### WORK TO BE COMPLETED
Scan the entries for the word "auriculares". Every line that has it should be copied.

### DATA SECTION

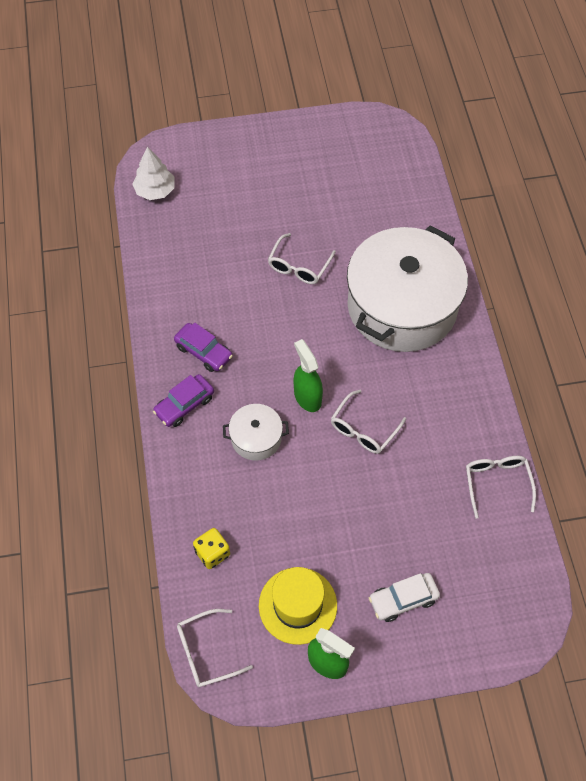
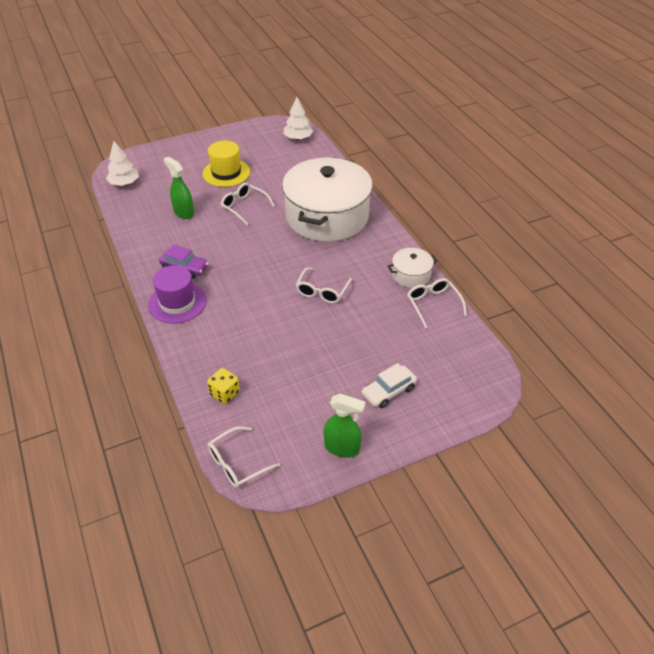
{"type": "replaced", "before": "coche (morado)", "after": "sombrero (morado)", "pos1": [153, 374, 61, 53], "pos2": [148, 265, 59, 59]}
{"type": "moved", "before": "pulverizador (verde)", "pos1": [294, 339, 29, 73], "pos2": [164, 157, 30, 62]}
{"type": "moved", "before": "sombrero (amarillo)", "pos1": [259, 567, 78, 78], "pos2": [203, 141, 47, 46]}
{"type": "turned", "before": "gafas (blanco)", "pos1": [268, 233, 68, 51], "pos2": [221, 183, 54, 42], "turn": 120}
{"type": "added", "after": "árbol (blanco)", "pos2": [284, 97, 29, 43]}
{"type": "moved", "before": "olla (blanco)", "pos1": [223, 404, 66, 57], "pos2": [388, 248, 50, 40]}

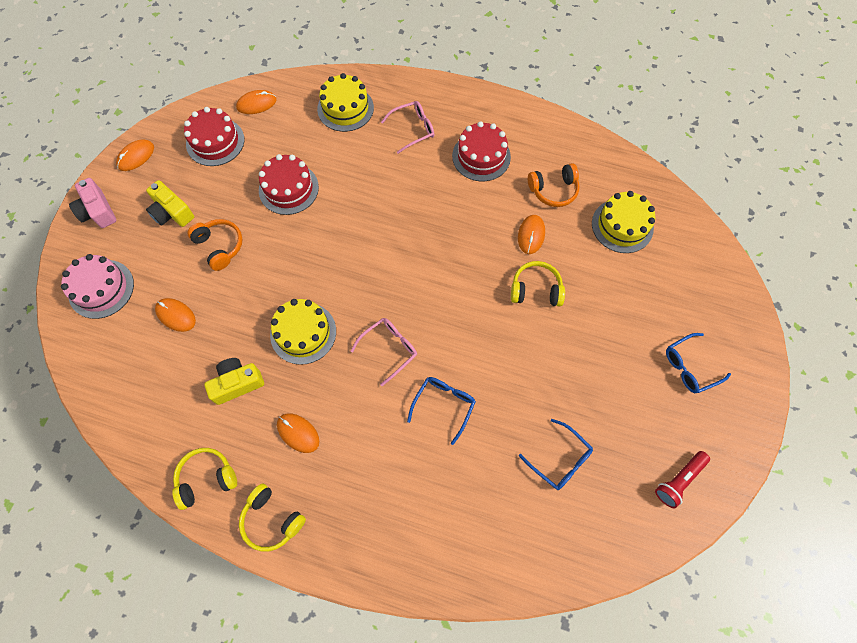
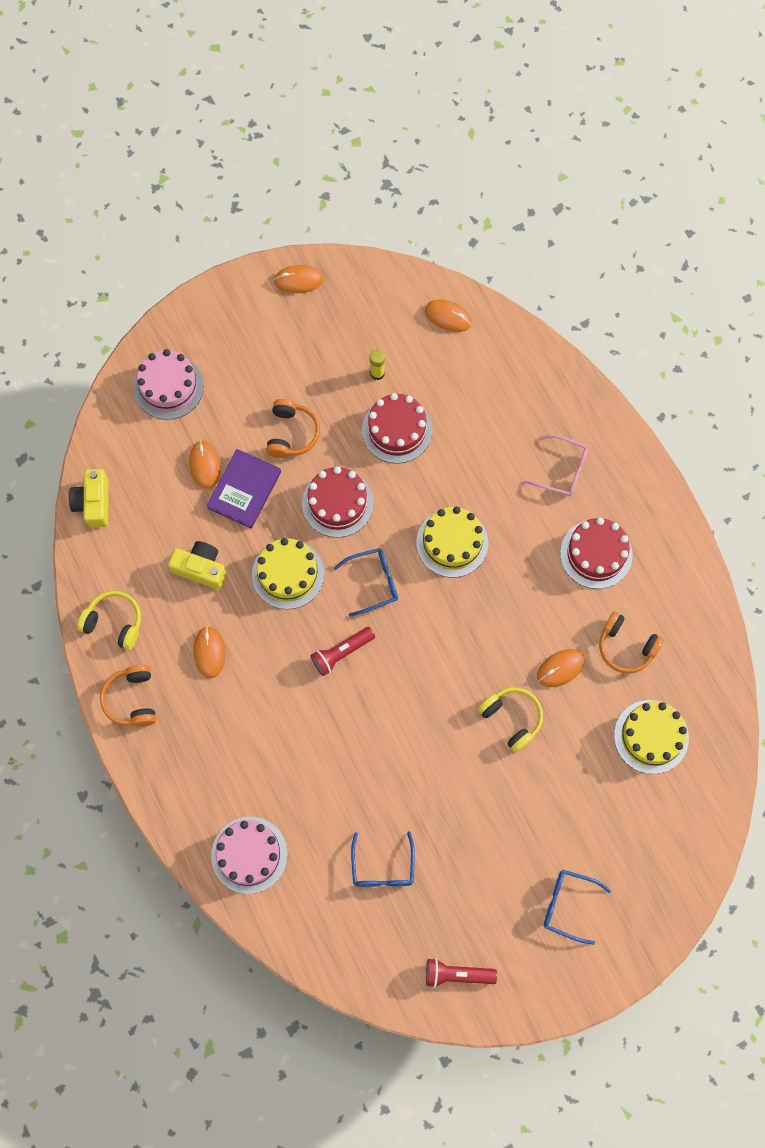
{"type": "moved", "before": "cámara (amarillo)", "pos1": [146, 180, 48, 47], "pos2": [69, 469, 39, 59]}
{"type": "recoloured", "before": "auriculares (amarillo)", "after": "auriculares (naranja)", "pos1": [239, 484, 67, 68], "pos2": [100, 664, 56, 63]}
{"type": "added", "after": "libro (morado)", "pos2": [206, 449, 75, 79]}
{"type": "added", "after": "tarta (rosa)", "pos2": [211, 817, 77, 77]}
{"type": "moved", "before": "tarta (rojo)", "pos1": [184, 107, 60, 59], "pos2": [302, 466, 72, 72]}
{"type": "replaced", "before": "gafas (rosa)", "after": "lámpara de mano (rojo)", "pos1": [351, 318, 66, 68], "pos2": [311, 627, 64, 49]}
{"type": "moved", "before": "gafas (azul)", "pos1": [407, 377, 69, 68], "pos2": [333, 548, 65, 69]}
{"type": "added", "after": "barra de pegamento (amarillo)", "pos2": [370, 349, 15, 31]}
{"type": "moved", "before": "tarta (amarillo)", "pos1": [317, 73, 57, 59], "pos2": [416, 506, 72, 72]}
{"type": "removed", "before": "cámara (rosa)", "pos1": [69, 178, 48, 50]}

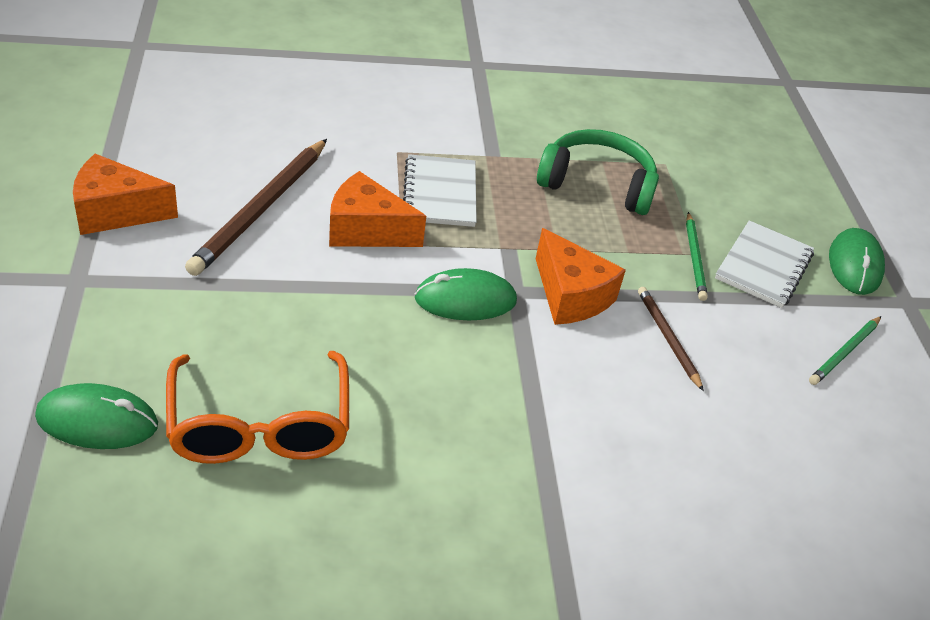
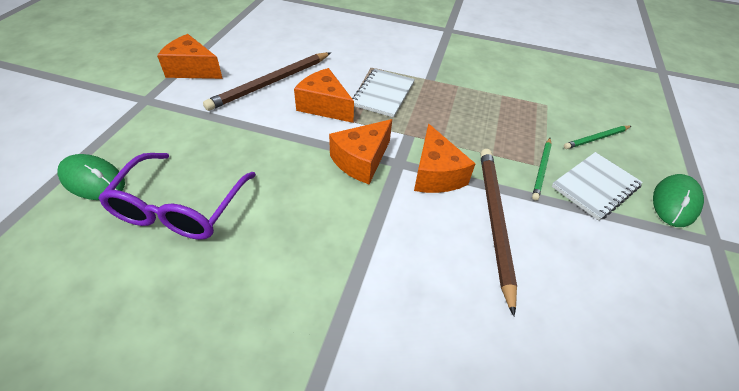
{"type": "recoloured", "before": "gafas (naranja)", "after": "gafas (morado)", "pos1": [166, 351, 183, 113], "pos2": [98, 153, 158, 87]}
{"type": "replaced", "before": "ratón (verde)", "after": "queso (naranja)", "pos1": [415, 268, 102, 52], "pos2": [329, 119, 63, 65]}
{"type": "resized", "before": "lápiz (marrón)", "pos1": [638, 287, 66, 104], "pos2": [480, 149, 37, 167], "scale": 1.83}
{"type": "moved", "before": "lápiz (verde)", "pos1": [809, 316, 72, 69], "pos2": [564, 126, 67, 23]}
{"type": "removed", "before": "auriculares (verde)", "pos1": [537, 129, 122, 86]}

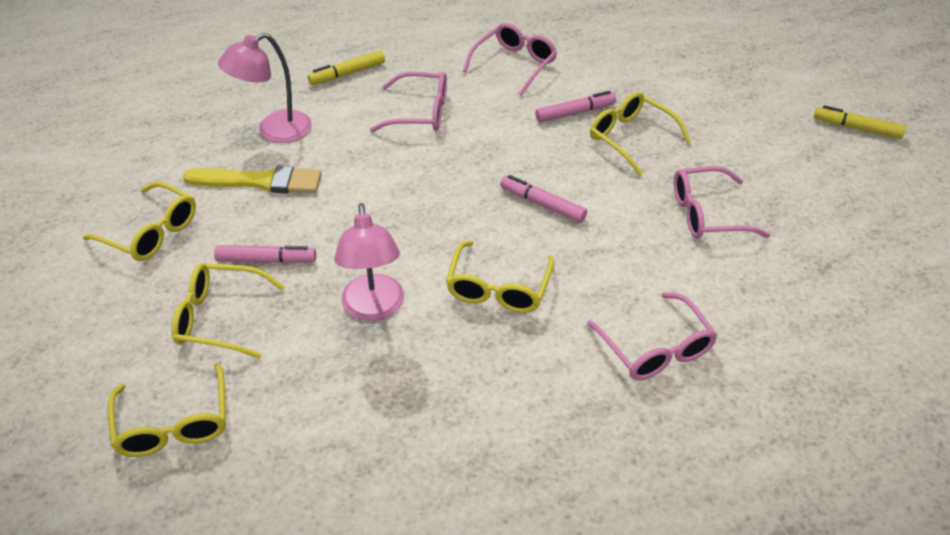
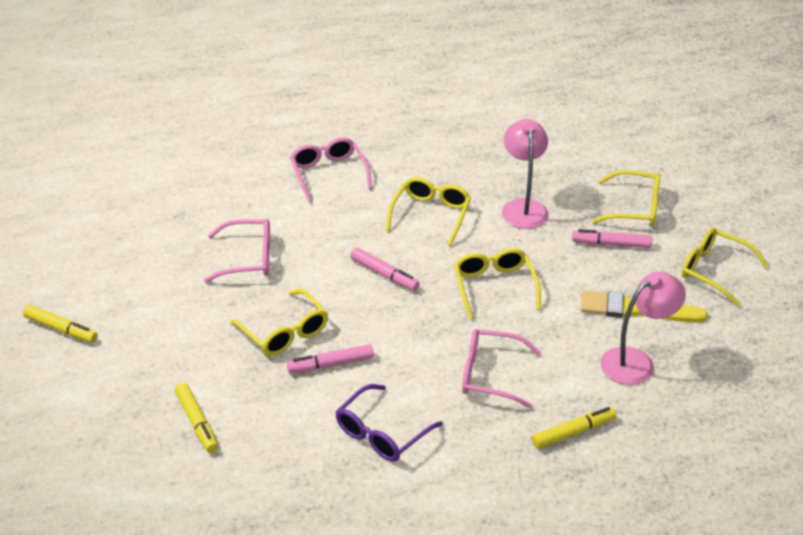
{"type": "added", "after": "rotulador (amarillo)", "pos2": [175, 383, 43, 70]}
{"type": "recoloured", "before": "gafas (rosa)", "after": "gafas (morado)", "pos1": [463, 23, 94, 73], "pos2": [335, 384, 108, 78]}
{"type": "moved", "before": "gafas (amarillo)", "pos1": [108, 363, 118, 94], "pos2": [454, 248, 87, 71]}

### SOLVED EXERCISE
{"type": "recoloured", "before": "auriculares (amarillo)", "after": "auriculares (naranja)", "pos1": [239, 484, 67, 68], "pos2": [100, 664, 56, 63]}
{"type": "removed", "before": "auriculares (verde)", "pos1": [537, 129, 122, 86]}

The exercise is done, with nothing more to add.